▶ [What you are asked to do] In the records below, find the line that contains "op=move; was=strawberry (white);" and the line that contains "op=replace; was=apple (bright". Set down exactly those lines and every line between them, and nothing more.

▶ [Information]
════════════════════
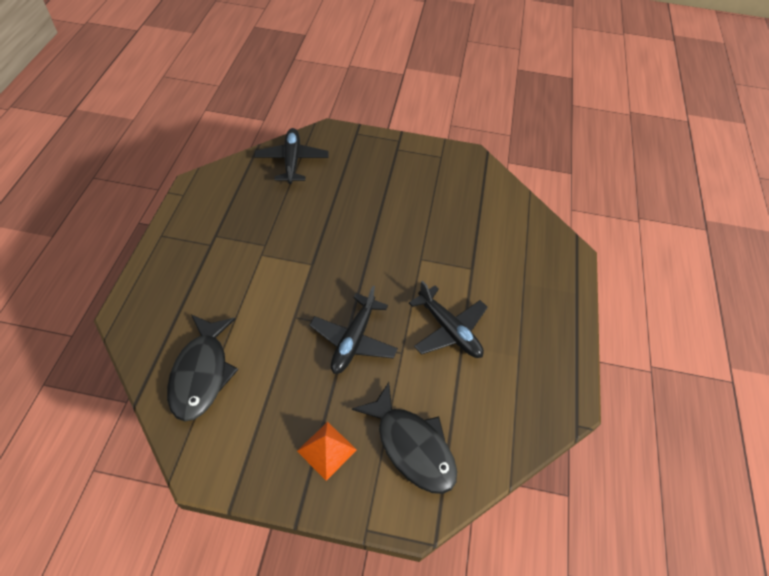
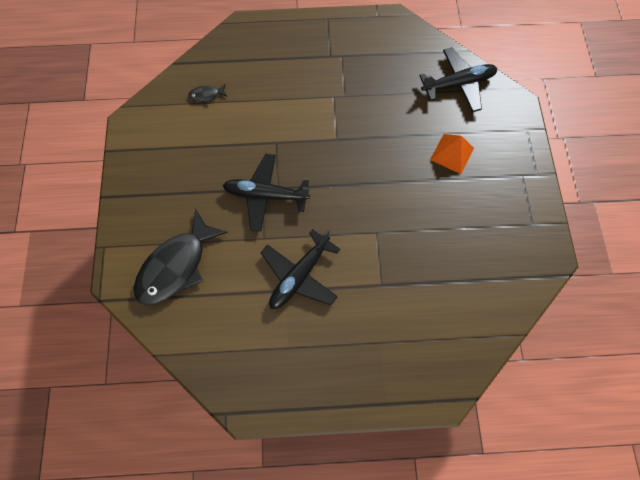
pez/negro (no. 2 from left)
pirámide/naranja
════════════════════
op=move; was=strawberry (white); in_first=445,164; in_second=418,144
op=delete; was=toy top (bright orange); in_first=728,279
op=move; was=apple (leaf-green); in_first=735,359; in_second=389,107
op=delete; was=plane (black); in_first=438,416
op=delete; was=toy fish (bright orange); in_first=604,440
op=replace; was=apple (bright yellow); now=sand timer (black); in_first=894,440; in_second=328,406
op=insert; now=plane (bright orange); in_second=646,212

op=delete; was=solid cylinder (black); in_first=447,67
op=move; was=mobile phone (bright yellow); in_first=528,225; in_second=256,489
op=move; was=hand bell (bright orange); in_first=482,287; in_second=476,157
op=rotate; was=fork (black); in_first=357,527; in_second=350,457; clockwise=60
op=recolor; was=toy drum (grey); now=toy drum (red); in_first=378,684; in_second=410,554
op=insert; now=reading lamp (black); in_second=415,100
════════════════════
▶ [Solution to this exercise]
op=move; was=strawberry (white); in_first=445,164; in_second=418,144
op=delete; was=toy top (bright orange); in_first=728,279
op=move; was=apple (leaf-green); in_first=735,359; in_second=389,107
op=delete; was=plane (black); in_first=438,416
op=delete; was=toy fish (bright orange); in_first=604,440
op=replace; was=apple (bright yellow); now=sand timer (black); in_first=894,440; in_second=328,406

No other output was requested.